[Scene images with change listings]
......

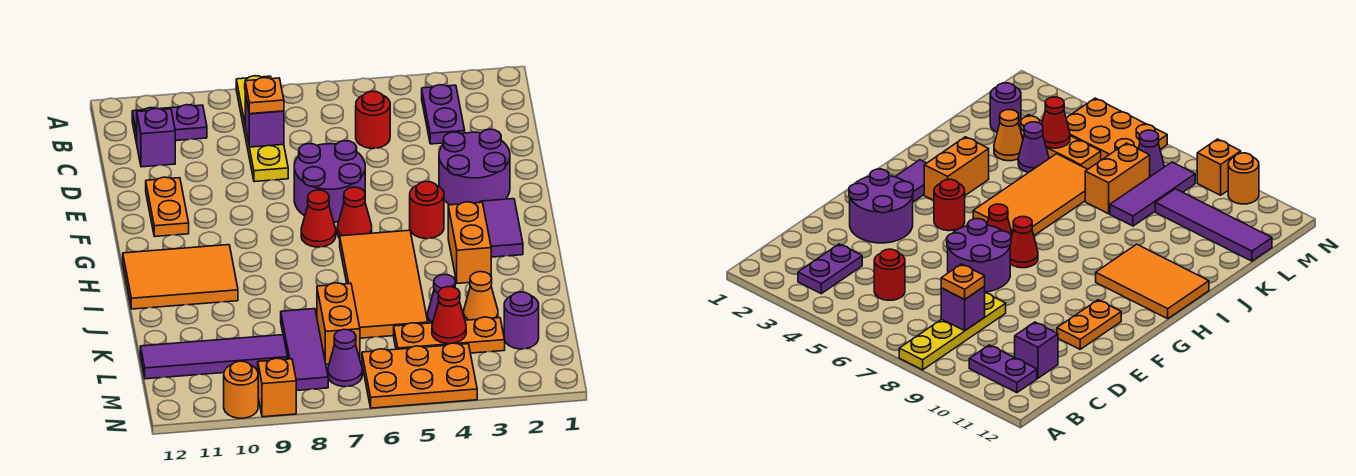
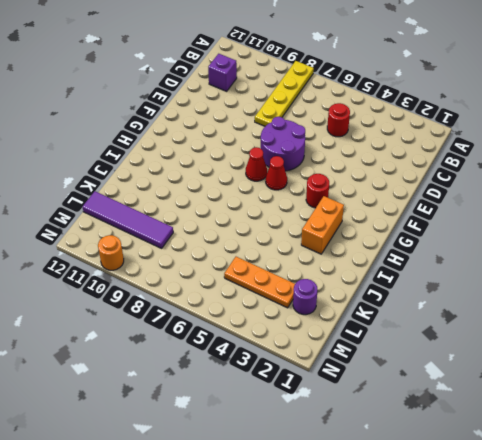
none -> purple plate B3:C3 level 1
none -> purple plate B10:B11 level 1
none -> purple round brick E2:F3 level 1

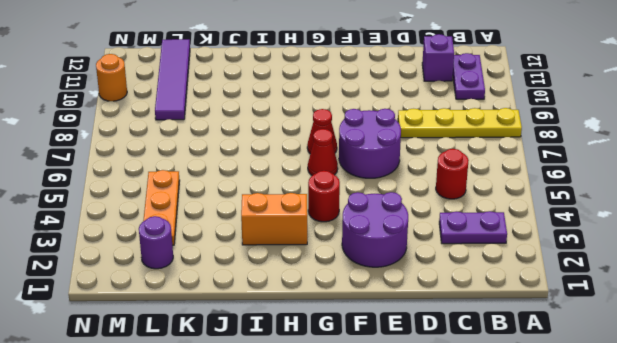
none -> orange plate E11:F11 level 1
none -> purple tile G2:H2 level 1
none -> orange tile H5:K6 level 1

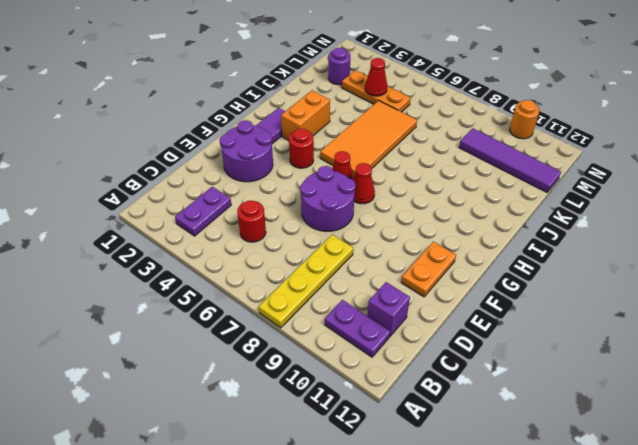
none -> orange tile H10:I12 level 1
none -> orange cone K3 level 1
none -> purple cone K4 level 1

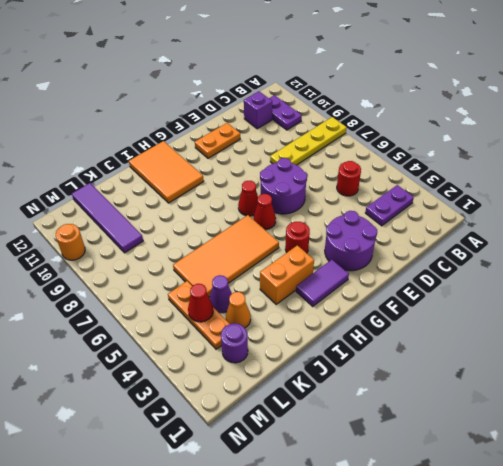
none -> orange brick K7:L7 level 1
none -> purple tile K8:M8 level 1
none -> orange plate M4:N6 level 1

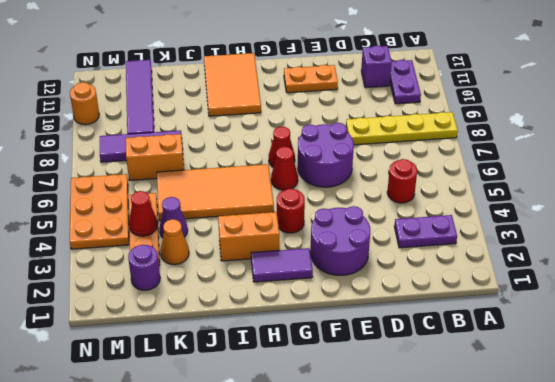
none -> purple cone M7 level 1
none -> orange brick N9 level 1
none -> purple brick C8 level 2

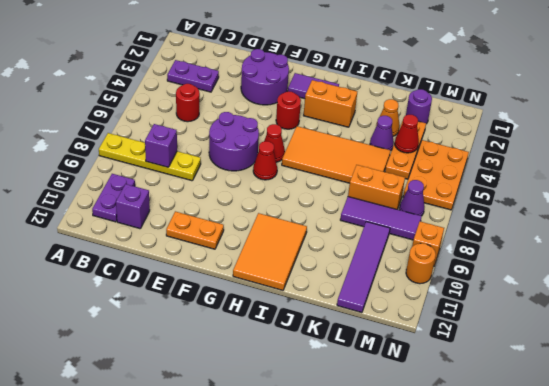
none -> orange plate C8 level 3

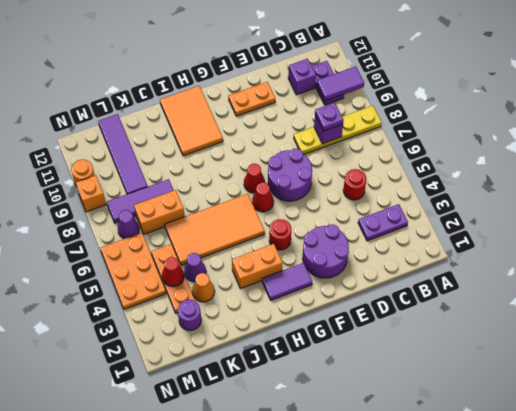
purple tile A10:B10 level 2 -> none
purple plate C8 level 3 -> orange plate C8 level 3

......

__INSTRUCTIONS FOR THE TASK__: From the records above, copy each line in which the string "tile" occurs.

__OUTPUT OF THE TASK__:
none -> purple tile G2:H2 level 1
none -> orange tile H5:K6 level 1
none -> orange tile H10:I12 level 1
none -> purple tile K8:M8 level 1
purple tile A10:B10 level 2 -> none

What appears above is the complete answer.